_Exercise details_.
Each line from the beginning of the data below through the line containing "blue duck: 4 -> 3" should be repeated exactly, please.

Data shown Block Start

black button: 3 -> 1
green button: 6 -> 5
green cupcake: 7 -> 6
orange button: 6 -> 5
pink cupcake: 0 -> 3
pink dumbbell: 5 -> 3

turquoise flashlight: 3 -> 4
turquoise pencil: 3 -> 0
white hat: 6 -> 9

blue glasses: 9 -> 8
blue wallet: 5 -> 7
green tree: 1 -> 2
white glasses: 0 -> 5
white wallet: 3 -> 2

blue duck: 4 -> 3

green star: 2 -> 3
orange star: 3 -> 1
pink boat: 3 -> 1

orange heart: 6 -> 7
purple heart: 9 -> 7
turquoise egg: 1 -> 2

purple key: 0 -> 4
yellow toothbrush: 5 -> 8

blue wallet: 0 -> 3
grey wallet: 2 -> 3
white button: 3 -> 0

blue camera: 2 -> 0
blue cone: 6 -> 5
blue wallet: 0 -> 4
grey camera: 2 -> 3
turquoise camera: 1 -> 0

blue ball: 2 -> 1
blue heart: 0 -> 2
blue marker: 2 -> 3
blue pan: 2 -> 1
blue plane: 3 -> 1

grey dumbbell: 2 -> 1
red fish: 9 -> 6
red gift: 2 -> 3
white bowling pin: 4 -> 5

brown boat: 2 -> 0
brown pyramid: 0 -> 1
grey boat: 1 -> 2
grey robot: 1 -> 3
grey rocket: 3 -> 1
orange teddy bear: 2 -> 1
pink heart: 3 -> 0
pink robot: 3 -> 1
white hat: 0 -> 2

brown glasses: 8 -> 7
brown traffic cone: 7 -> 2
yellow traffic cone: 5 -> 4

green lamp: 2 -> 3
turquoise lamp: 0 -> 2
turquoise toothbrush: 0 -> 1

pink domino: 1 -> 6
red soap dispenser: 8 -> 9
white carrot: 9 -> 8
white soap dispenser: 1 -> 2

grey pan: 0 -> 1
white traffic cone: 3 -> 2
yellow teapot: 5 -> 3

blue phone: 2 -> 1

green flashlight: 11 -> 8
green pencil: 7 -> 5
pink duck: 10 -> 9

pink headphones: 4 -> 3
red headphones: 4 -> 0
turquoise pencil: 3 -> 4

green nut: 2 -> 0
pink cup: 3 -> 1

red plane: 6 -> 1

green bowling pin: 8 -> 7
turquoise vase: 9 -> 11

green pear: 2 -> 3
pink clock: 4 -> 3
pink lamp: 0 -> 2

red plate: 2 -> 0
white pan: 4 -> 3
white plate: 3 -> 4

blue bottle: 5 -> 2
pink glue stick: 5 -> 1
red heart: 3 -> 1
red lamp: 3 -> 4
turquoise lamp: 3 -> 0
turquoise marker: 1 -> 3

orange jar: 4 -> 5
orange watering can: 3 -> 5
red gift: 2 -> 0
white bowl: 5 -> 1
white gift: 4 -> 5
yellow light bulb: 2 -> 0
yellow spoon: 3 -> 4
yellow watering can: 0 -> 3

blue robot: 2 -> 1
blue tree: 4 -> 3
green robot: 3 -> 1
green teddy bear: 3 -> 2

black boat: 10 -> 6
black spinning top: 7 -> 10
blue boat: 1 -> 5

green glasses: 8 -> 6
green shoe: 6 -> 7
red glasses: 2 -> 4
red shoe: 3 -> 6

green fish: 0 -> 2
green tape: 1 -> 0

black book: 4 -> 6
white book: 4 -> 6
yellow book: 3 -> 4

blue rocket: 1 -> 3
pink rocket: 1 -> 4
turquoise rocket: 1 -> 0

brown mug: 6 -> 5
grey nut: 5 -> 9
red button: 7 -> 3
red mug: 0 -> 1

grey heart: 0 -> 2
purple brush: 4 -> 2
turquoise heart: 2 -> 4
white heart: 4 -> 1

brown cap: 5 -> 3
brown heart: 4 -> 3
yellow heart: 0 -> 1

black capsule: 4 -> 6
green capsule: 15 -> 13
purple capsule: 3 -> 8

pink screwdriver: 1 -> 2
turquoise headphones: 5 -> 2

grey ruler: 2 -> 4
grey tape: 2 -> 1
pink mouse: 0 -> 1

Data shown Block End

_The completed task_.
black button: 3 -> 1
green button: 6 -> 5
green cupcake: 7 -> 6
orange button: 6 -> 5
pink cupcake: 0 -> 3
pink dumbbell: 5 -> 3

turquoise flashlight: 3 -> 4
turquoise pencil: 3 -> 0
white hat: 6 -> 9

blue glasses: 9 -> 8
blue wallet: 5 -> 7
green tree: 1 -> 2
white glasses: 0 -> 5
white wallet: 3 -> 2

blue duck: 4 -> 3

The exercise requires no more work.